*Requirement*. The line that contains "U16: NAND 74HC00" and all lines following it to the end of the data below: set these down exactly, and nothing besides.

*Provided entries*.
= = = =

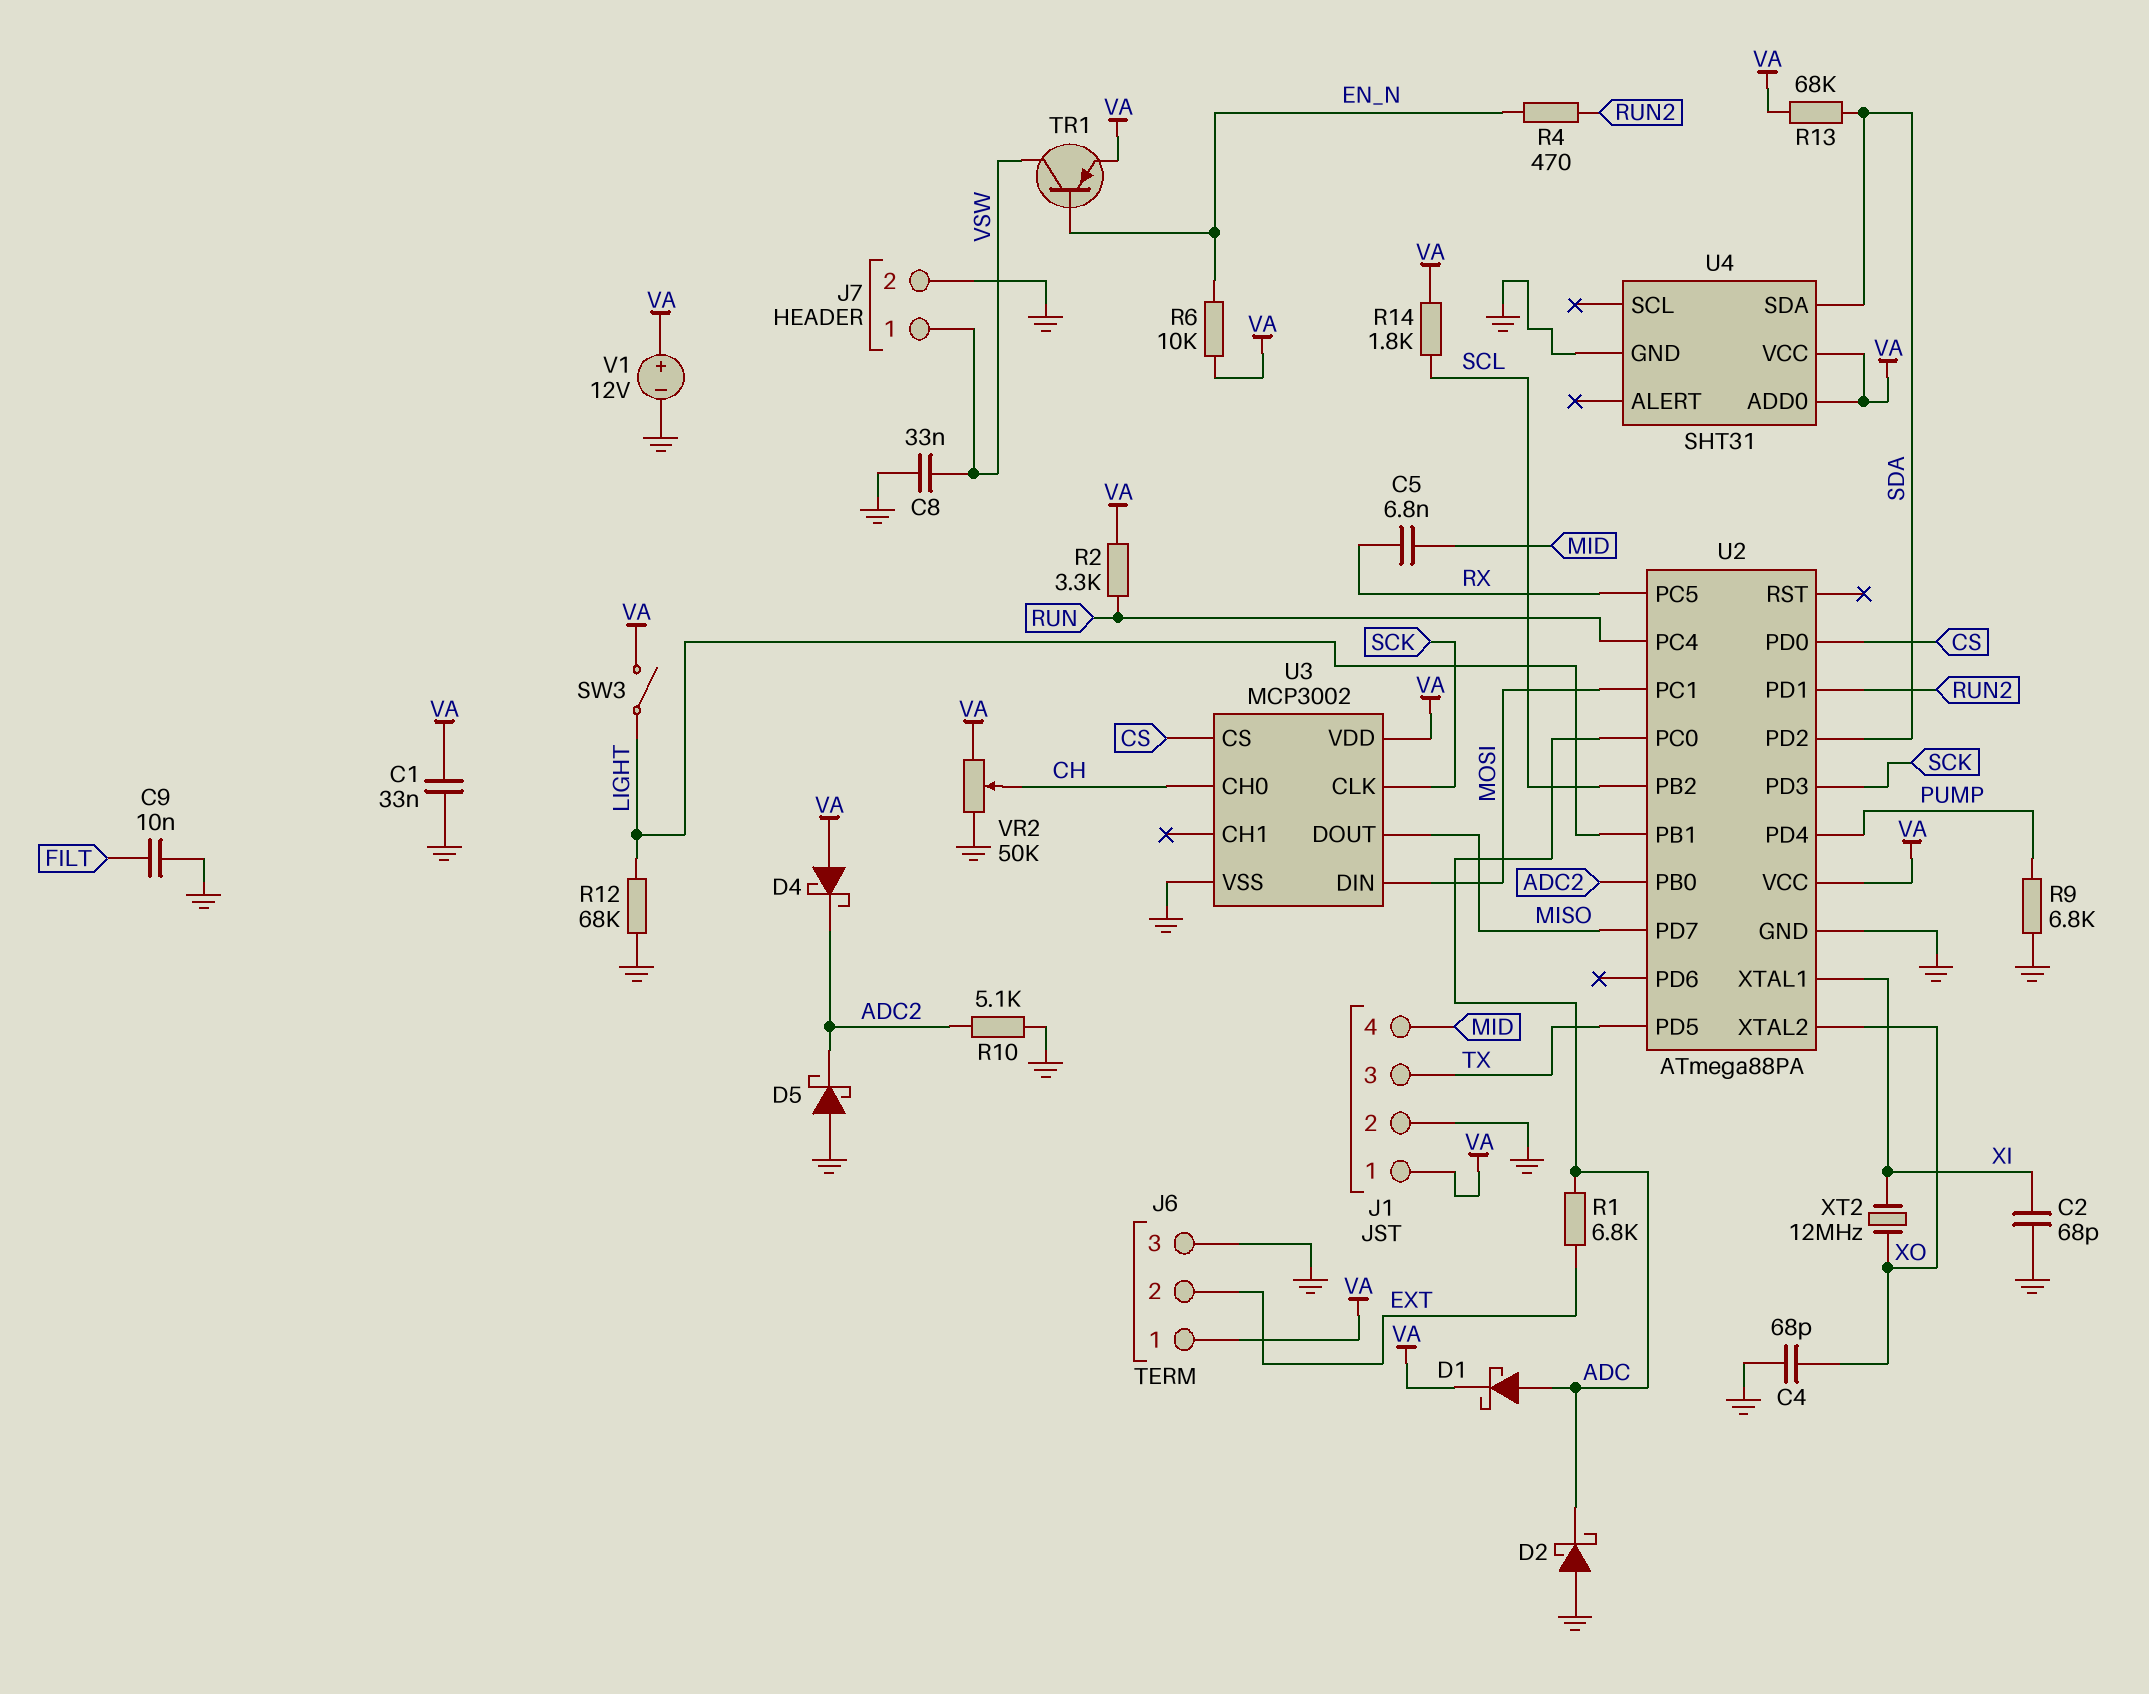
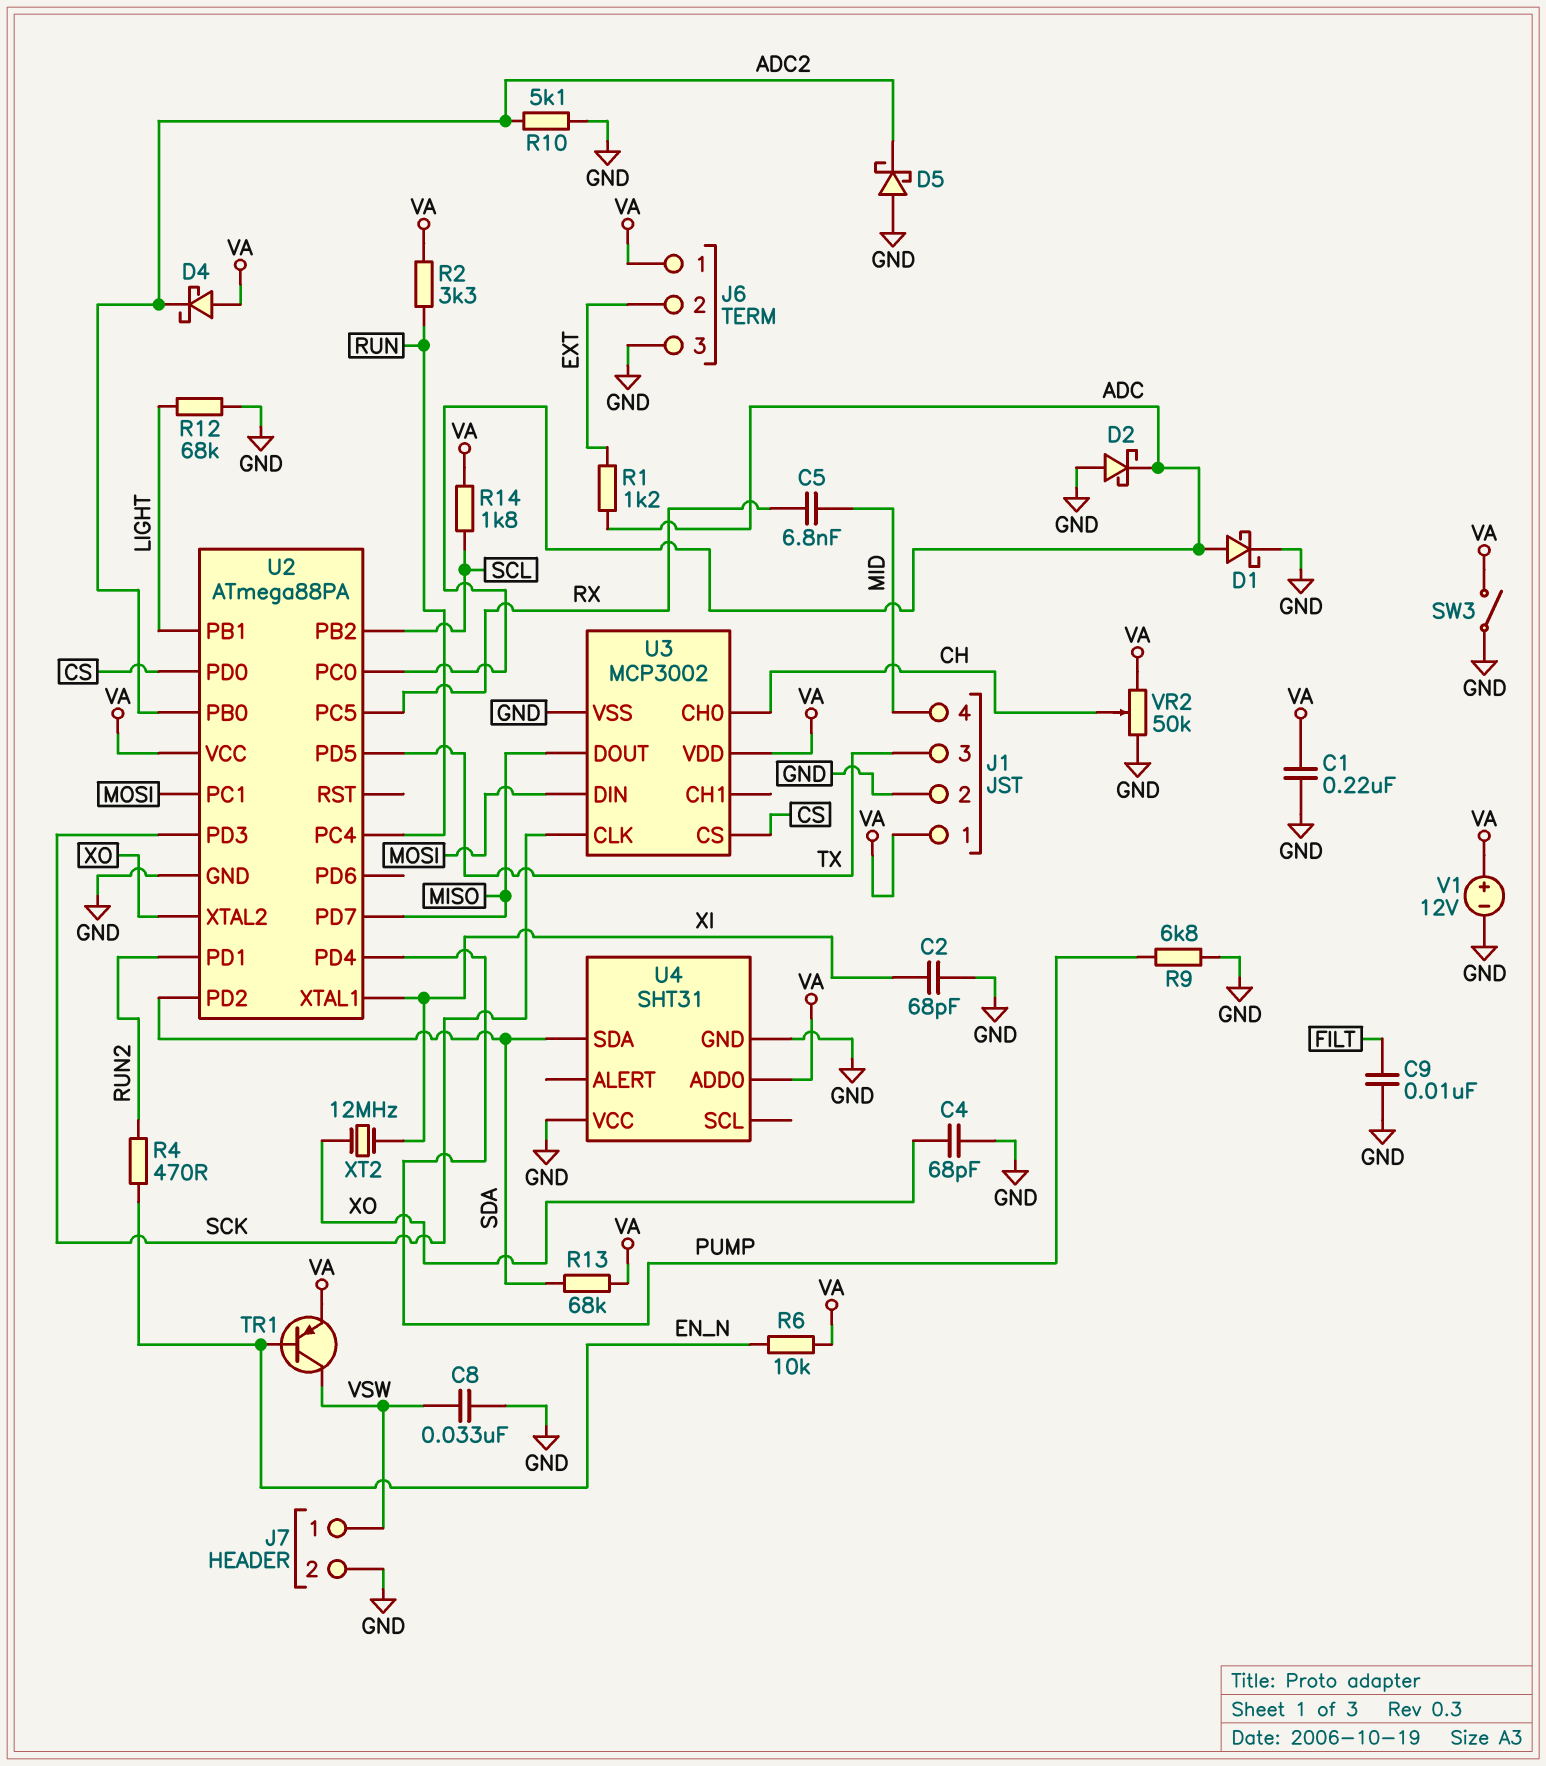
C1: 33nF (GND, VA) -> 220nF (GND, VA)
D1: schottky (A ADC, K VA) -> schottky (A ADC, K GND)
R1: 6.8k (ADC, EXT) -> 1.2k (ADC, EXT)
SW3: switch (LIGHT, VA) -> switch (GND, VA)
U4 pin VCC: VA -> GND

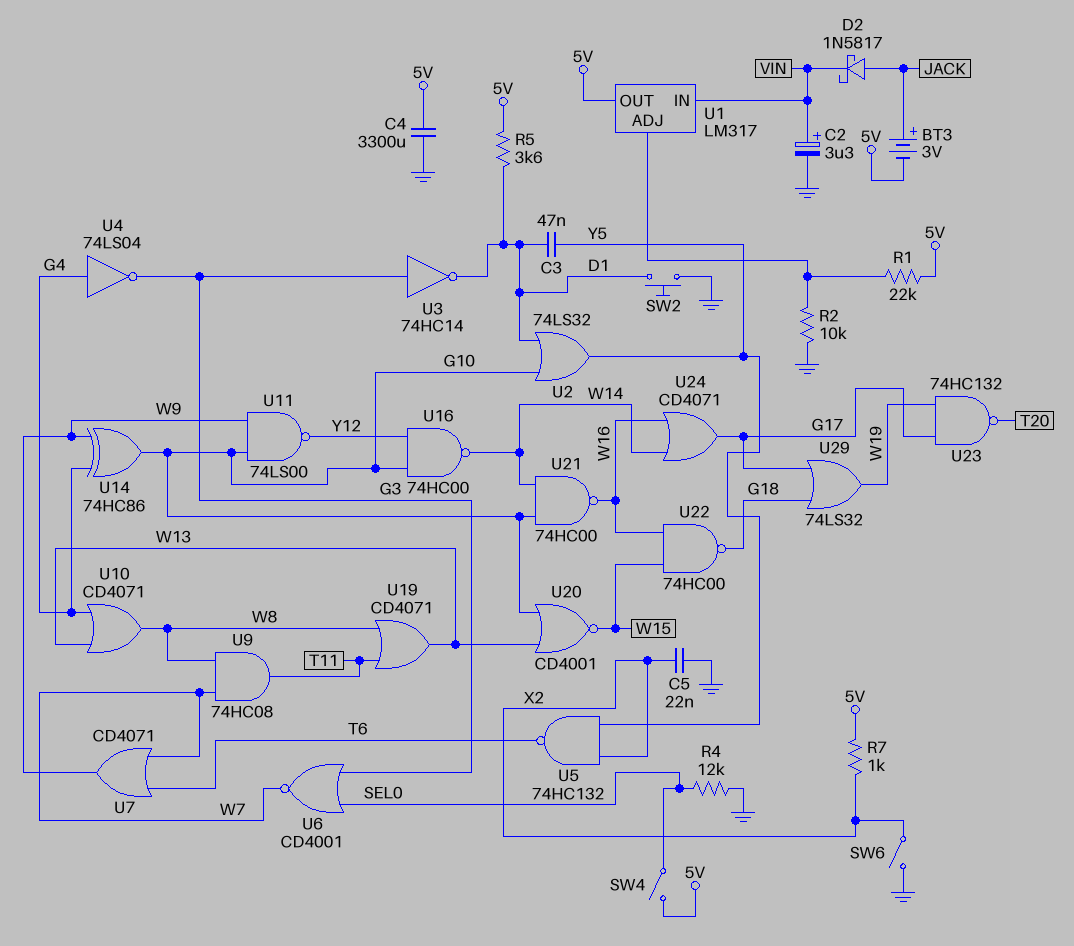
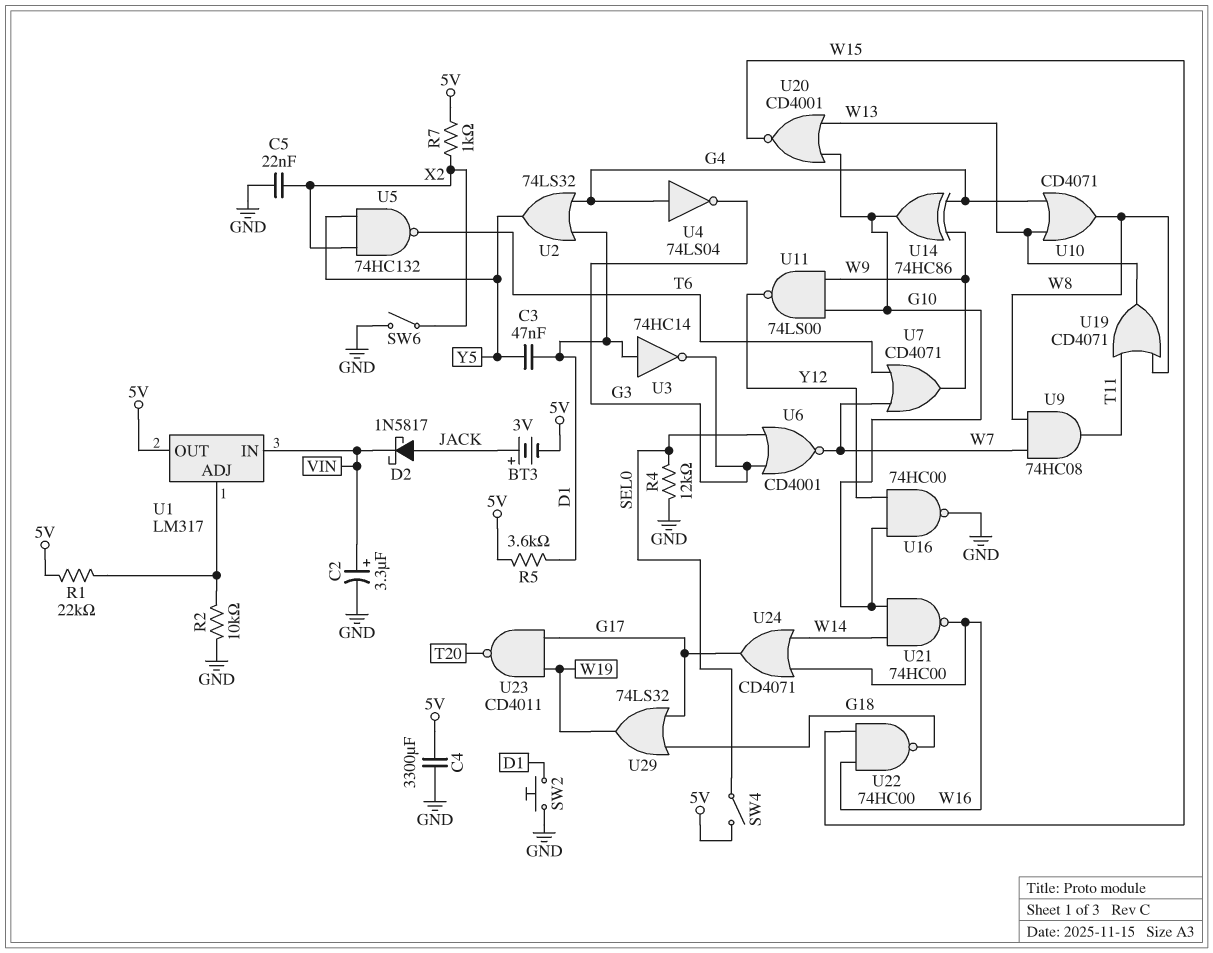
U2: OR 74LS32 (in D1, in G10, out Y5) -> OR 74LS32 (in D1, in G4, out Y5)
U3: NOT 74HC14 (in G3, out D1) -> NOT 74HC14 (in D1, out G3)
U16: NAND 74HC00 (in G10, in Y12, out W14) -> NAND 74HC00 (in G10, in Y12, out GND)
U23: NAND 74HC132 (in G17, in W19, out T20) -> NAND CD4011 (in G17, in W19, out T20)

= = = =

*Expected answer*.
U16: NAND 74HC00 (in G10, in Y12, out W14) -> NAND 74HC00 (in G10, in Y12, out GND)
U23: NAND 74HC132 (in G17, in W19, out T20) -> NAND CD4011 (in G17, in W19, out T20)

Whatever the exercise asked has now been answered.